> TASK DETAILS: Please count the lines in these records that contain "rotated" and give only that count.

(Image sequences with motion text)
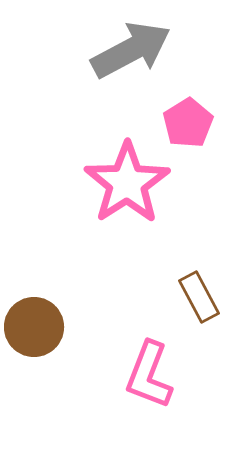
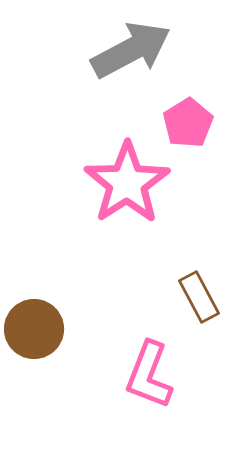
brown circle: moved 2 px down
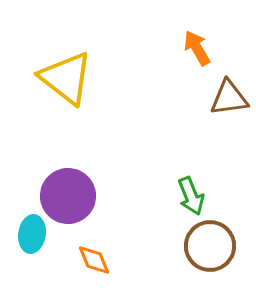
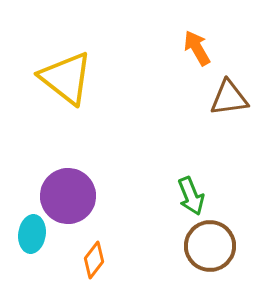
orange diamond: rotated 60 degrees clockwise
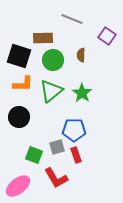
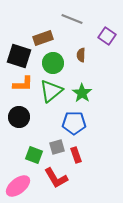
brown rectangle: rotated 18 degrees counterclockwise
green circle: moved 3 px down
blue pentagon: moved 7 px up
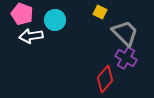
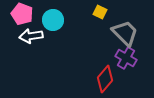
cyan circle: moved 2 px left
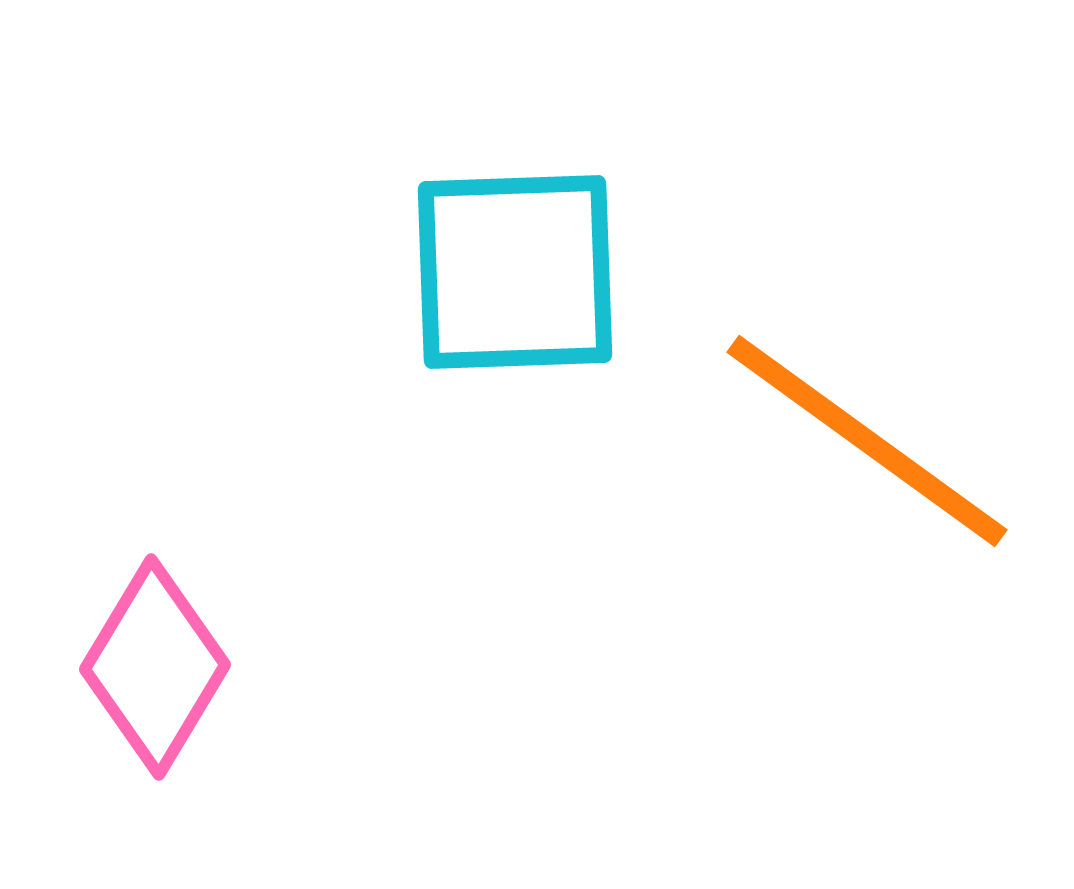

> TASK ANSWER: 2